__Problem to work on__
Only the lines from the beginning of the entries through the one that holds "Fleet Options: [477,424,810,632]" may appear in the answer, written out exactly and free of pictures.

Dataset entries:
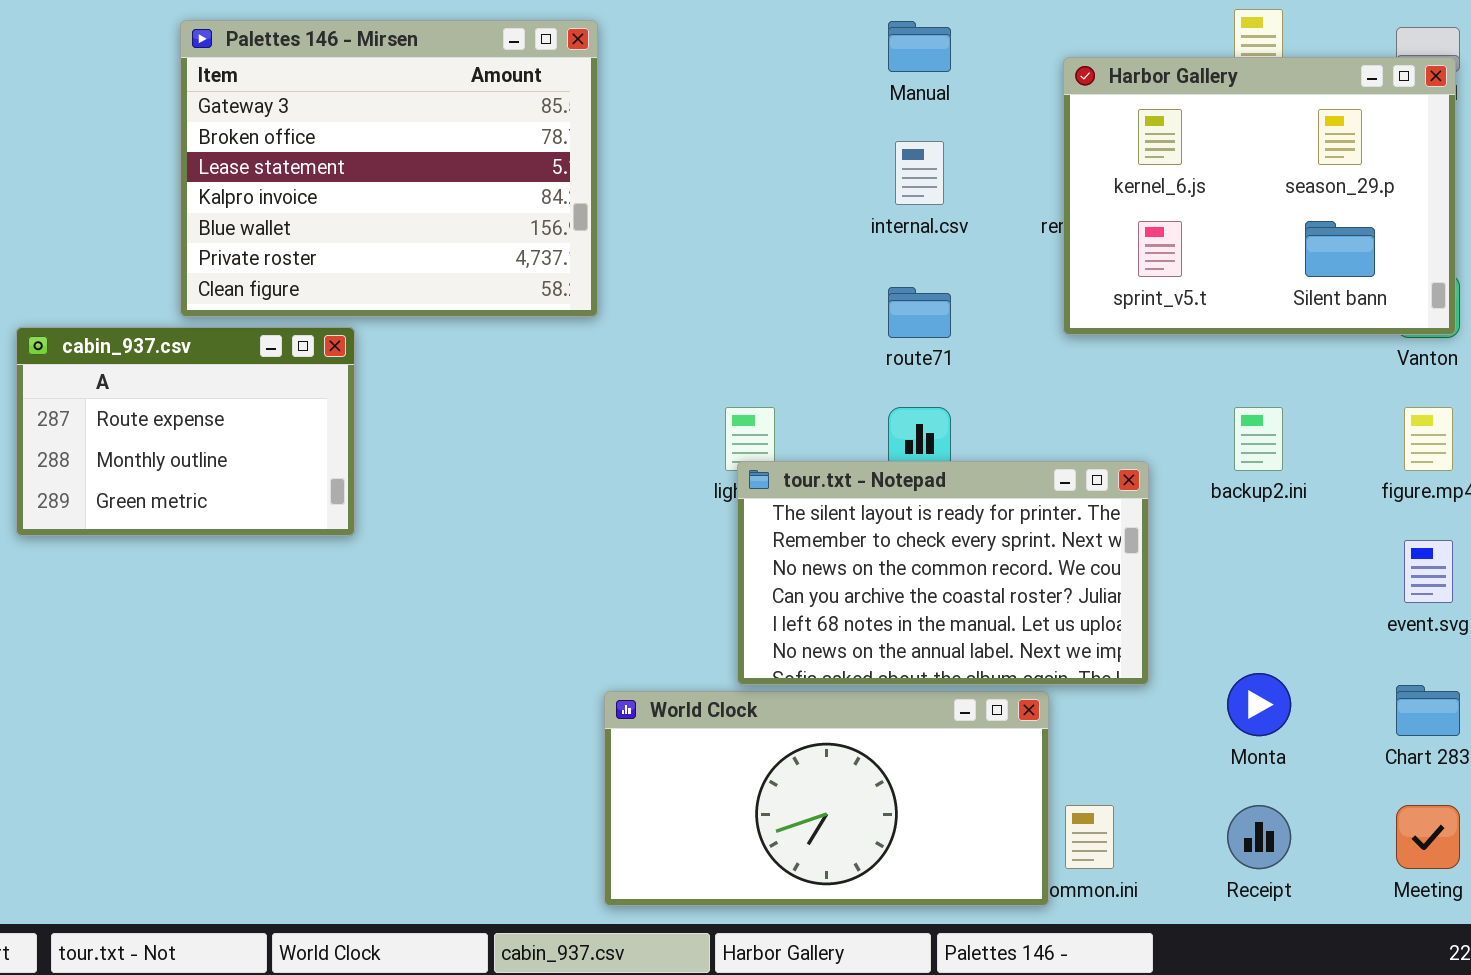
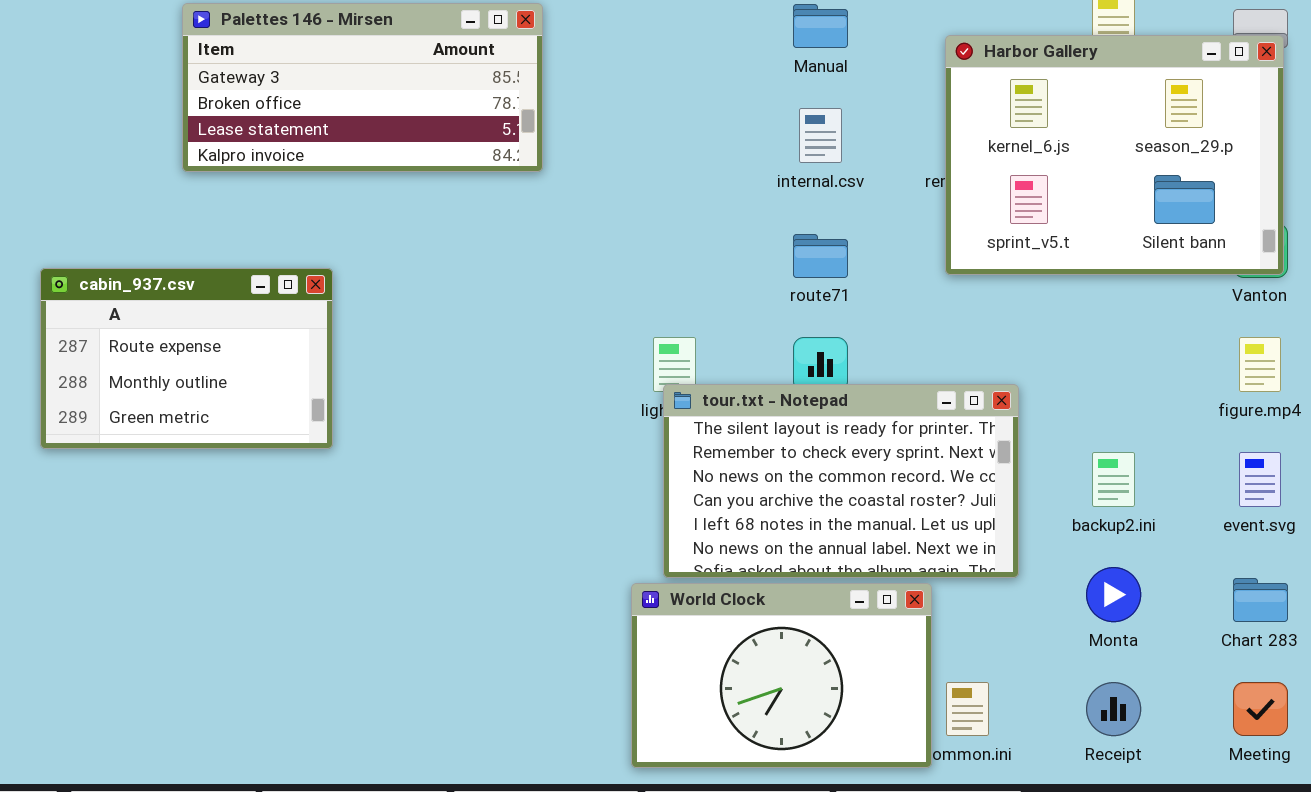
Palettes 146 - Mirsen: [180,20,598,317] -> [182,3,543,172], resized
backup2.ini: [1234,407,1283,471] -> [1092,452,1135,507], moved
World Clock: [604,691,1049,906] -> [631,583,932,768], resized

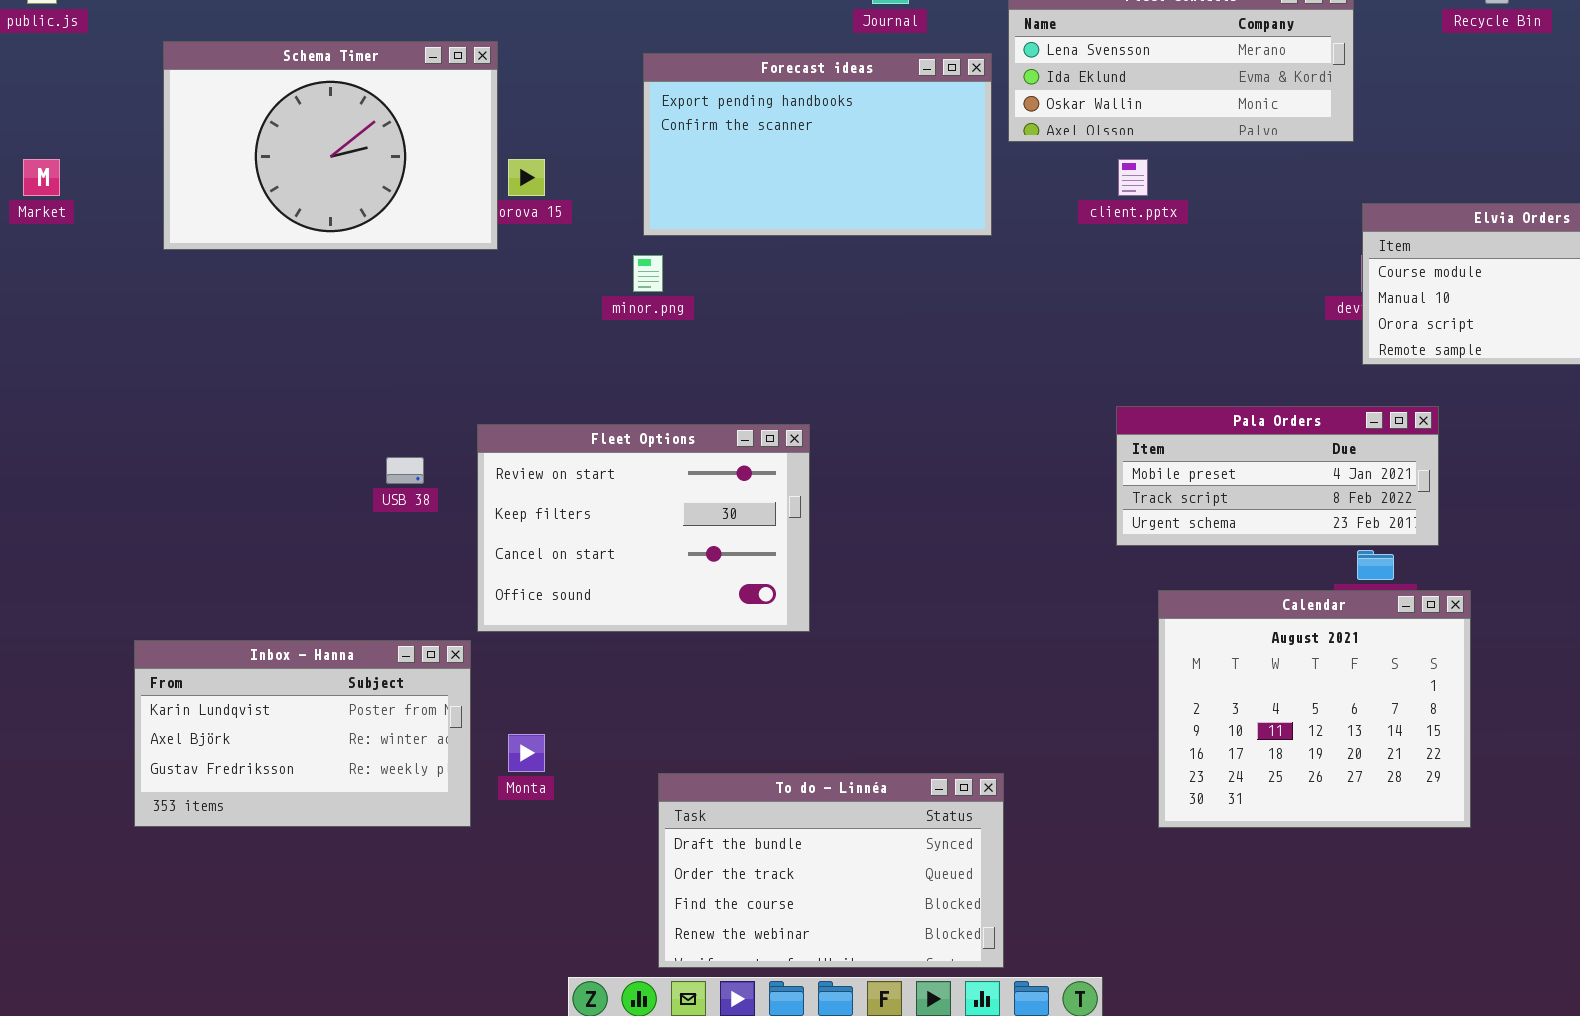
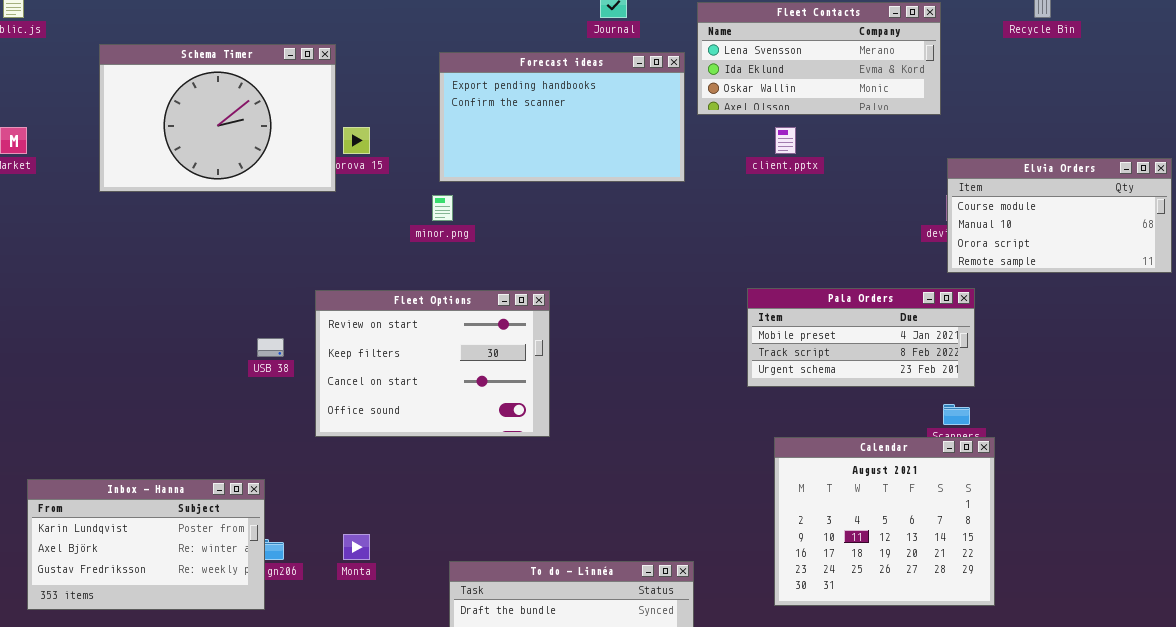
Pala Orders: [1116,406,1439,546] -> [747,288,975,387], moved
Fleet Options: [477,424,810,632] -> [315,290,550,437], moved
Calendar: [1158,590,1471,828] -> [774,437,995,606], moved
Inbox - Hanna: [134,640,471,827] -> [27,479,265,610], moved

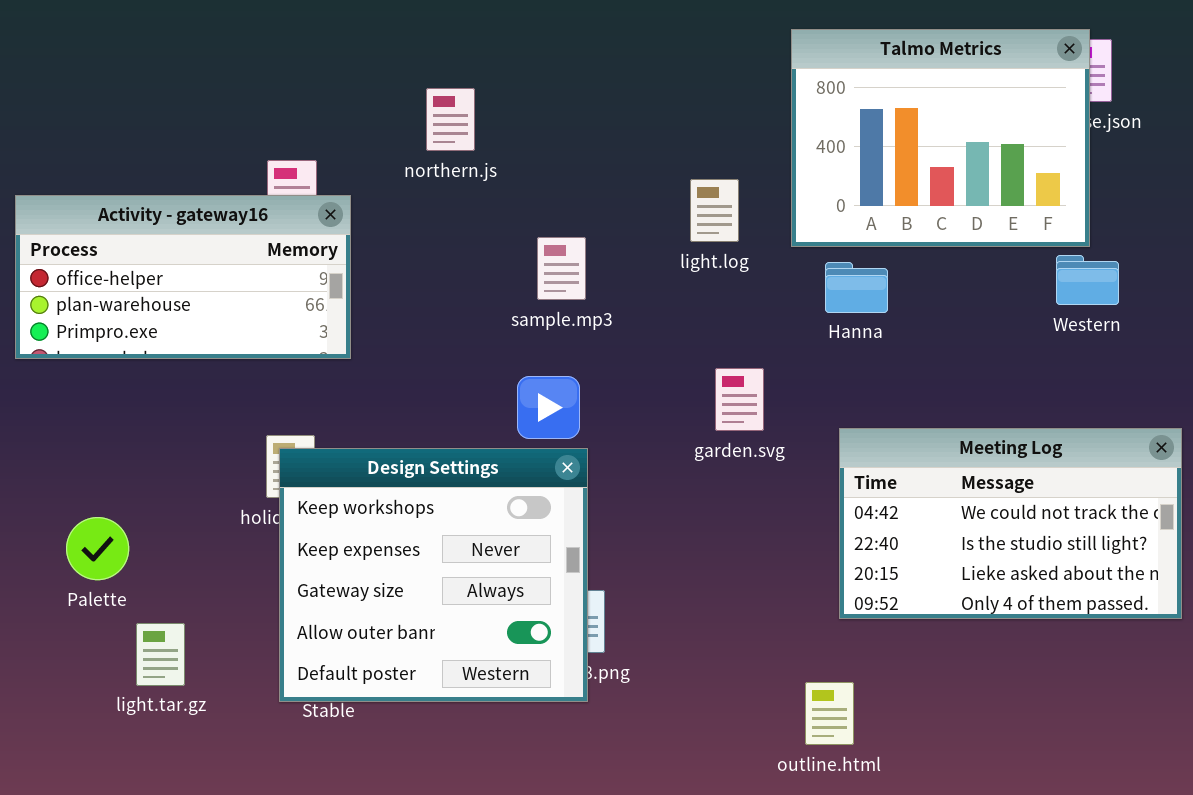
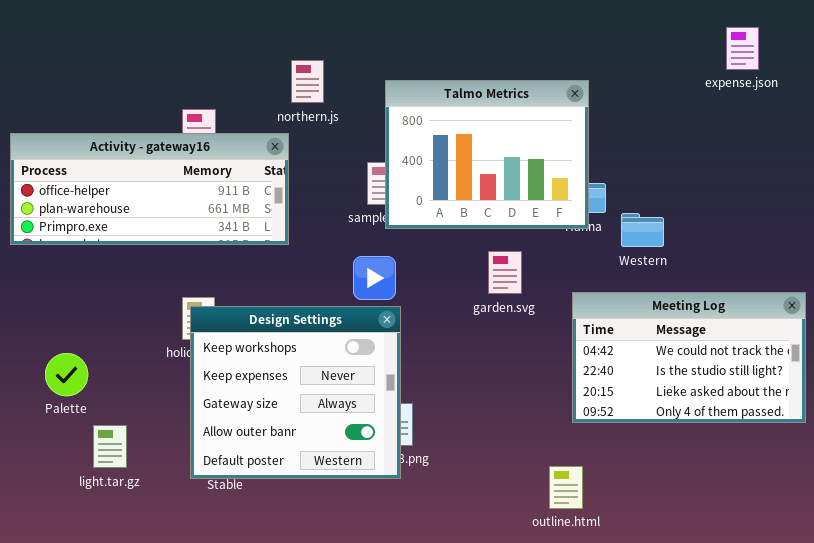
Talmo Metrics: [791,29,1090,247] -> [385,80,589,229], moved
Activity - gateway16: [15,195,351,359] -> [10,133,289,245], resized
Western: [1056,255,1119,305] -> [621,213,664,247], moved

__Answer section__
Palettes 146 - Mirsen: [180,20,598,317] -> [182,3,543,172], resized
backup2.ini: [1234,407,1283,471] -> [1092,452,1135,507], moved
World Clock: [604,691,1049,906] -> [631,583,932,768], resized

Pala Orders: [1116,406,1439,546] -> [747,288,975,387], moved
Fleet Options: [477,424,810,632] -> [315,290,550,437], moved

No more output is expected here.